The expected answer is the set of lines in the data below between the line holding "C2: 22nF (3V3, GND) -> none" and the line holding "U1 pin PB1: W7 -> W4", inclusive, written out exactly.

____ Data for this task

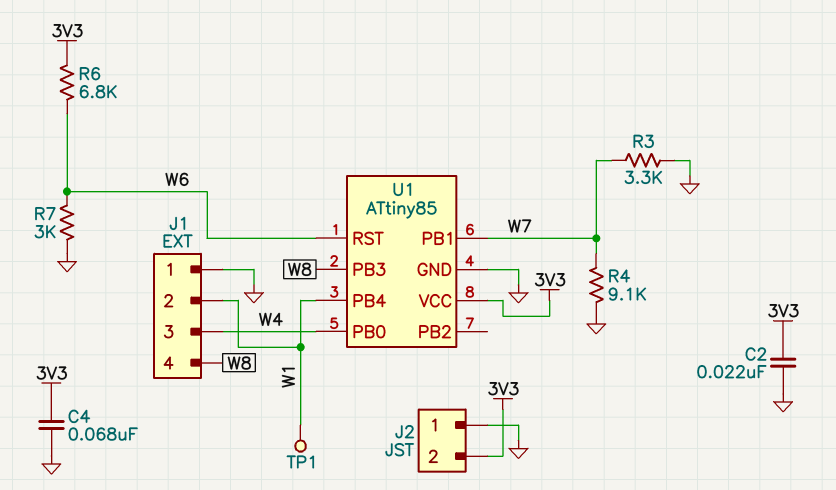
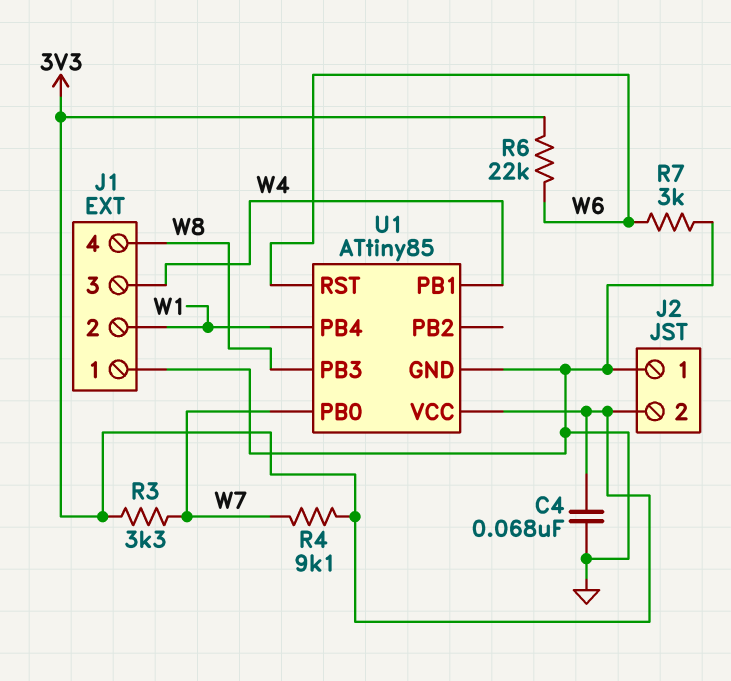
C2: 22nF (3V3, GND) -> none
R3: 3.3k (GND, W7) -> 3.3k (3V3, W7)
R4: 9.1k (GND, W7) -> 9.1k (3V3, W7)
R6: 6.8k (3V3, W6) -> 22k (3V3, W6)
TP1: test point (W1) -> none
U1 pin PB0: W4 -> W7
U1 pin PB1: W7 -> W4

________
____ Data for this task

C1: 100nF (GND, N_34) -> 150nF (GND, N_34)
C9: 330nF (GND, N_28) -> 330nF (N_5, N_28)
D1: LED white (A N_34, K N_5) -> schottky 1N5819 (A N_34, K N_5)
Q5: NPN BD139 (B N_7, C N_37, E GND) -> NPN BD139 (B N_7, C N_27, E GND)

________

--- Answer for the task ---
C2: 22nF (3V3, GND) -> none
R3: 3.3k (GND, W7) -> 3.3k (3V3, W7)
R4: 9.1k (GND, W7) -> 9.1k (3V3, W7)
R6: 6.8k (3V3, W6) -> 22k (3V3, W6)
TP1: test point (W1) -> none
U1 pin PB0: W4 -> W7
U1 pin PB1: W7 -> W4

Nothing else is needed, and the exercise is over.